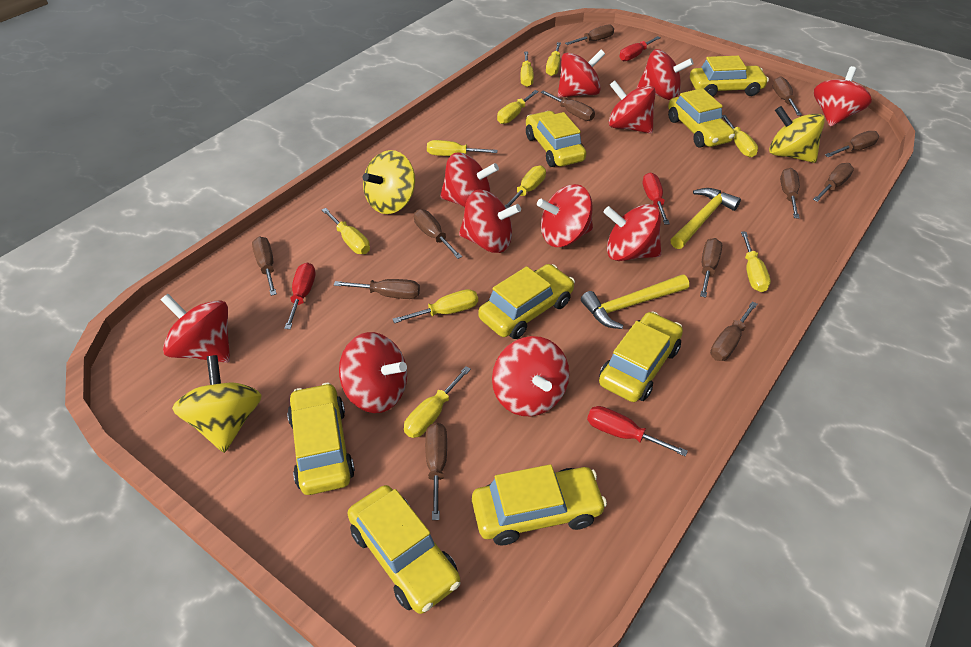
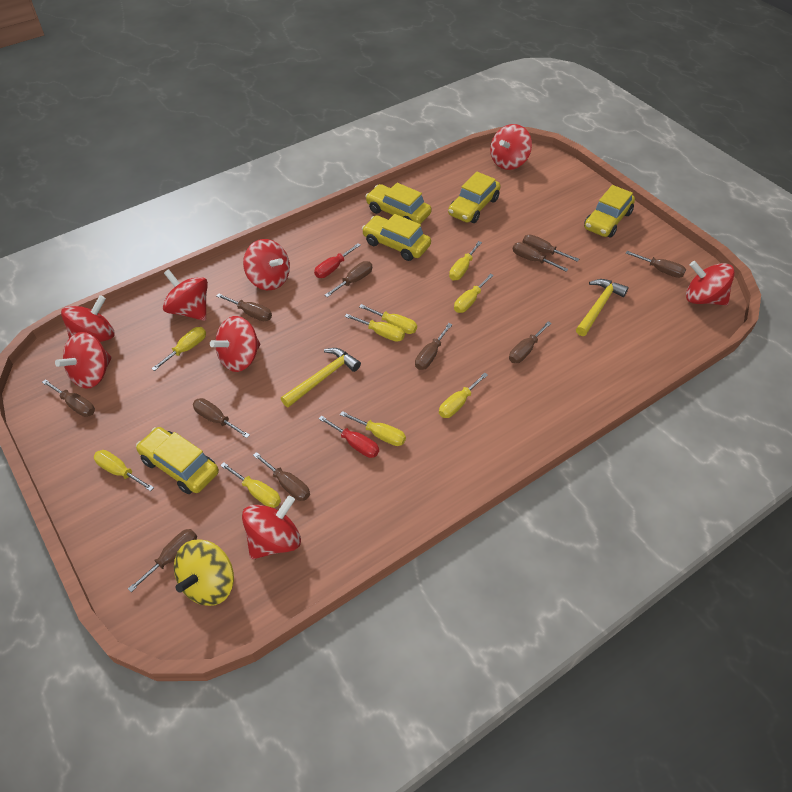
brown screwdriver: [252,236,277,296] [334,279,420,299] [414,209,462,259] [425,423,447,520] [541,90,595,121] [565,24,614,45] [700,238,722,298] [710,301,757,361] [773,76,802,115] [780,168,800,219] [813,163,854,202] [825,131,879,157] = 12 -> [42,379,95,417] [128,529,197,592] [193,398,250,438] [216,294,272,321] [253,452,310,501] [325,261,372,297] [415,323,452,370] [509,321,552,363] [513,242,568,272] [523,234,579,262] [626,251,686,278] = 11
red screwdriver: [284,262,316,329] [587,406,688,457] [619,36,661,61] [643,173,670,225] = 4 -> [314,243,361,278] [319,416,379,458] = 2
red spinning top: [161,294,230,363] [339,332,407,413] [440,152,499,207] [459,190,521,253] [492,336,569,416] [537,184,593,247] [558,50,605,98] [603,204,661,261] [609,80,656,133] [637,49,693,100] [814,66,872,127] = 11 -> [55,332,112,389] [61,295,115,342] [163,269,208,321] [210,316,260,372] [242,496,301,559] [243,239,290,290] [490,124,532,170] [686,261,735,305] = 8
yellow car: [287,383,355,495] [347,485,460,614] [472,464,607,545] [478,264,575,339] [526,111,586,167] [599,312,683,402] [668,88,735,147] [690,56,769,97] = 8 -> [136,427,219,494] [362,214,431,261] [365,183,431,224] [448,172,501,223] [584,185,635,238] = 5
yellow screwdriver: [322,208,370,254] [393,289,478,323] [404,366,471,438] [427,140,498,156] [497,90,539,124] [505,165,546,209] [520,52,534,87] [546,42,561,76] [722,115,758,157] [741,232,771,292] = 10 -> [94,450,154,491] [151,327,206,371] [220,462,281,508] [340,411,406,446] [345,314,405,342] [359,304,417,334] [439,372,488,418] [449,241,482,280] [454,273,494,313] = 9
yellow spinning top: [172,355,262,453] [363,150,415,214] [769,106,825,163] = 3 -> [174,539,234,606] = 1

·····

:: ACTIVITY ::
Reproduce every line above exactly, pictures excluded.

:: WRITTEN RESPONSE ::
brown screwdriver: [252,236,277,296] [334,279,420,299] [414,209,462,259] [425,423,447,520] [541,90,595,121] [565,24,614,45] [700,238,722,298] [710,301,757,361] [773,76,802,115] [780,168,800,219] [813,163,854,202] [825,131,879,157] = 12 -> [42,379,95,417] [128,529,197,592] [193,398,250,438] [216,294,272,321] [253,452,310,501] [325,261,372,297] [415,323,452,370] [509,321,552,363] [513,242,568,272] [523,234,579,262] [626,251,686,278] = 11
red screwdriver: [284,262,316,329] [587,406,688,457] [619,36,661,61] [643,173,670,225] = 4 -> [314,243,361,278] [319,416,379,458] = 2
red spinning top: [161,294,230,363] [339,332,407,413] [440,152,499,207] [459,190,521,253] [492,336,569,416] [537,184,593,247] [558,50,605,98] [603,204,661,261] [609,80,656,133] [637,49,693,100] [814,66,872,127] = 11 -> [55,332,112,389] [61,295,115,342] [163,269,208,321] [210,316,260,372] [242,496,301,559] [243,239,290,290] [490,124,532,170] [686,261,735,305] = 8
yellow car: [287,383,355,495] [347,485,460,614] [472,464,607,545] [478,264,575,339] [526,111,586,167] [599,312,683,402] [668,88,735,147] [690,56,769,97] = 8 -> [136,427,219,494] [362,214,431,261] [365,183,431,224] [448,172,501,223] [584,185,635,238] = 5
yellow screwdriver: [322,208,370,254] [393,289,478,323] [404,366,471,438] [427,140,498,156] [497,90,539,124] [505,165,546,209] [520,52,534,87] [546,42,561,76] [722,115,758,157] [741,232,771,292] = 10 -> [94,450,154,491] [151,327,206,371] [220,462,281,508] [340,411,406,446] [345,314,405,342] [359,304,417,334] [439,372,488,418] [449,241,482,280] [454,273,494,313] = 9
yellow spinning top: [172,355,262,453] [363,150,415,214] [769,106,825,163] = 3 -> [174,539,234,606] = 1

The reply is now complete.